TASK MATERIAL below:
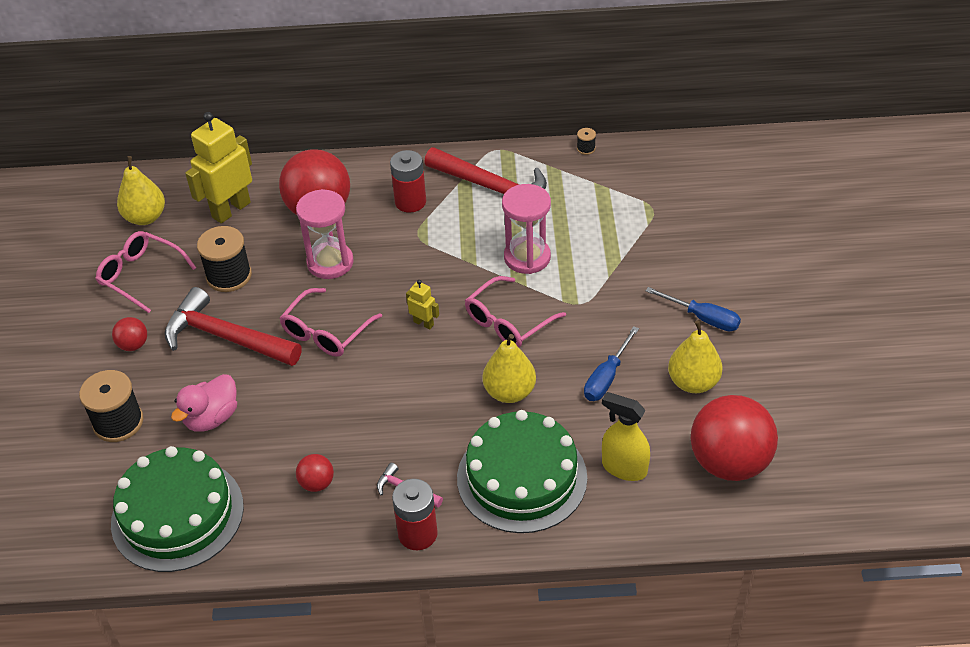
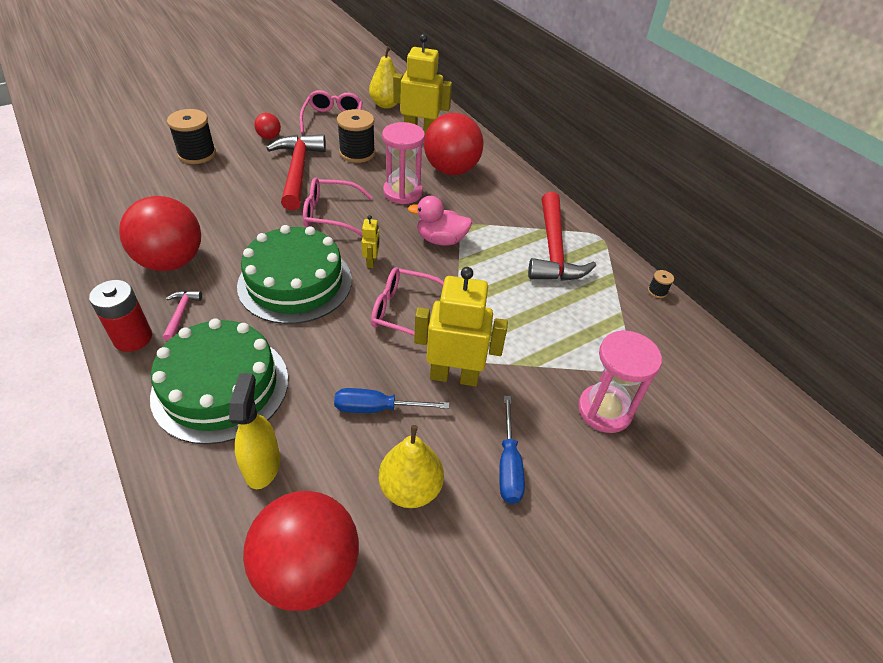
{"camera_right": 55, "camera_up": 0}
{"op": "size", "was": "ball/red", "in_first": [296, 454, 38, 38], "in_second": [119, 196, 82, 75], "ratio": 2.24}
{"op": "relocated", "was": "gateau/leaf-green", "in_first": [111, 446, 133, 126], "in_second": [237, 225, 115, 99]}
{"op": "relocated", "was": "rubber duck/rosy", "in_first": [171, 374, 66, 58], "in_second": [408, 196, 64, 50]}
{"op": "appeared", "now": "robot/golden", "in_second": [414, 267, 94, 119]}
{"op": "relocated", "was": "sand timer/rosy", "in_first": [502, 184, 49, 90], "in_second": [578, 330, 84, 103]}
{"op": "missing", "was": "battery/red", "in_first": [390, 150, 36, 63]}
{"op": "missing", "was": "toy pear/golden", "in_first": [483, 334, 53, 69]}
End of TASK MATERIAL.
* **WHAT YOU ARE ASKED TO DO**: Within the records above, each line containing "rosy" is to be returned.

* **COMPLETED EXERCISE**:
{"op": "relocated", "was": "rubber duck/rosy", "in_first": [171, 374, 66, 58], "in_second": [408, 196, 64, 50]}
{"op": "relocated", "was": "sand timer/rosy", "in_first": [502, 184, 49, 90], "in_second": [578, 330, 84, 103]}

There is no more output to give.